* RECORD EXCERPTS:
========================
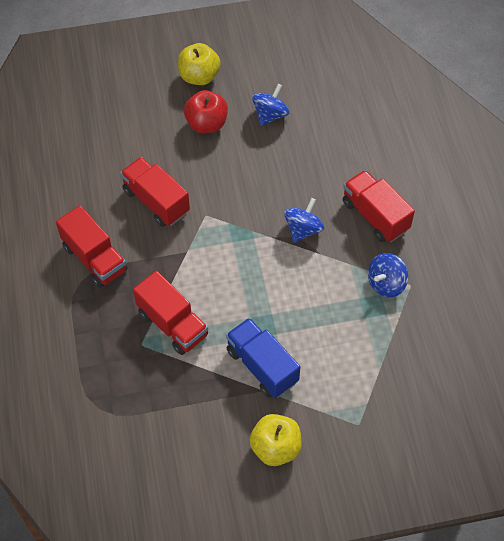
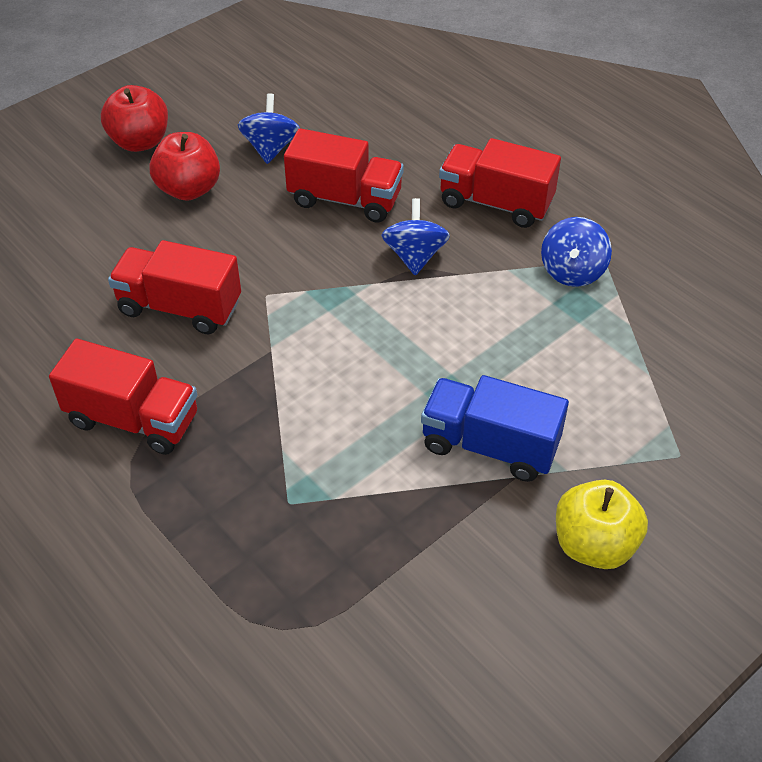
camera: 30 degrees left, 10 degrees down
red truck [133,271,208,355] -> red truck moved to [284,128,403,223]
yellow apple [178,43,220,85] -> red apple [101,85,168,152]

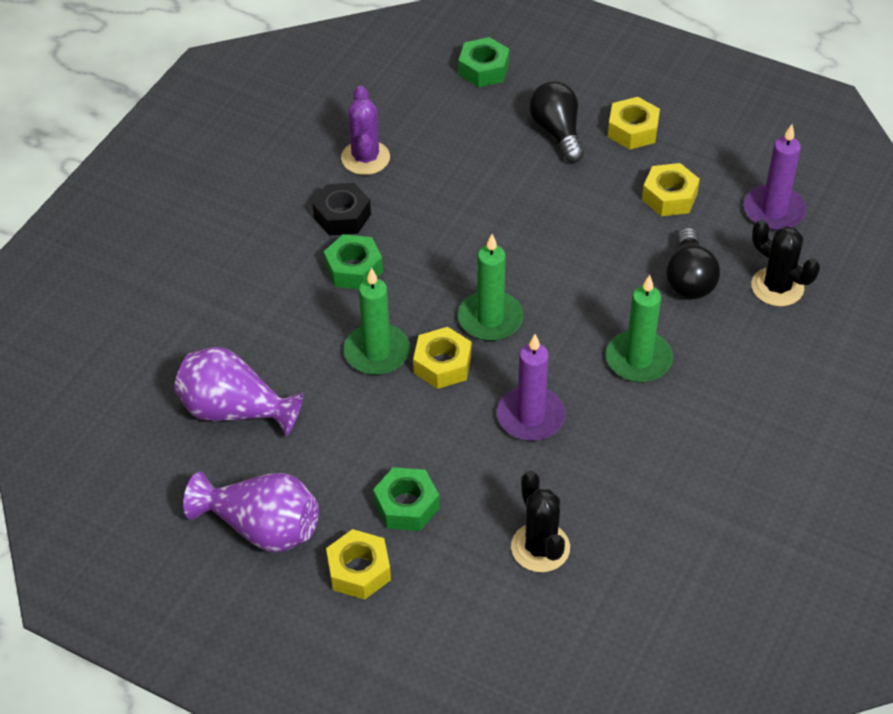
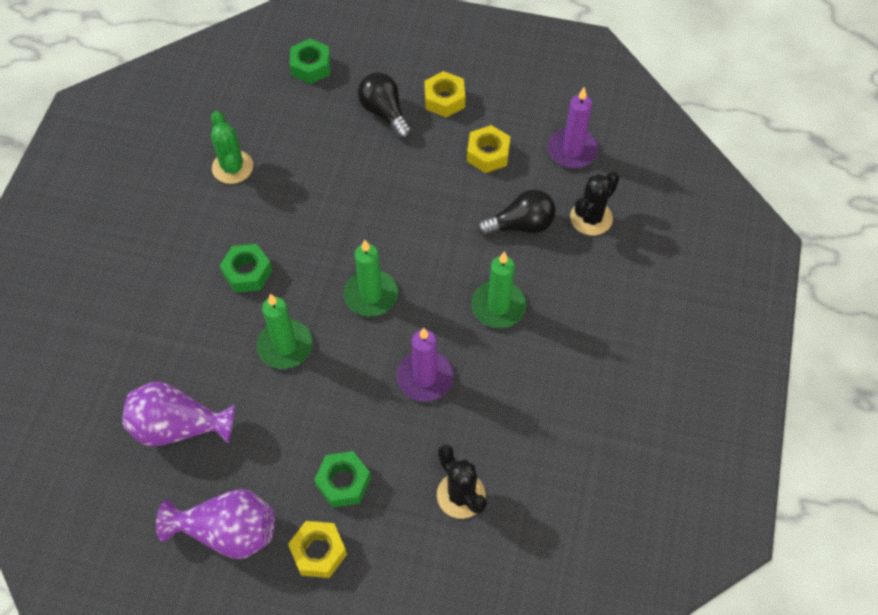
camera: 15 degrees left, 10 degrees up
black nut [312,183,371,236] -> none
purple cactus [341,85,390,175] -> green cactus [211,111,253,184]
yellow nut [413,327,472,389] -> none
black light bulb [666,228,720,299] -> black light bulb turned 90 degrees counterclockwise [477,189,556,236]
black cactus [751,220,820,306] -> black cactus turned 75 degrees counterclockwise [570,171,619,236]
========================
* YOUR INSTRUCTIONS:
Copy out every line from the material above where the string "degrees" turns up.

* ANSWER BELOW:
camera: 30 degrees left, 10 degrees down
camera: 15 degrees left, 10 degrees up
black light bulb [666,228,720,299] -> black light bulb turned 90 degrees counterclockwise [477,189,556,236]
black cactus [751,220,820,306] -> black cactus turned 75 degrees counterclockwise [570,171,619,236]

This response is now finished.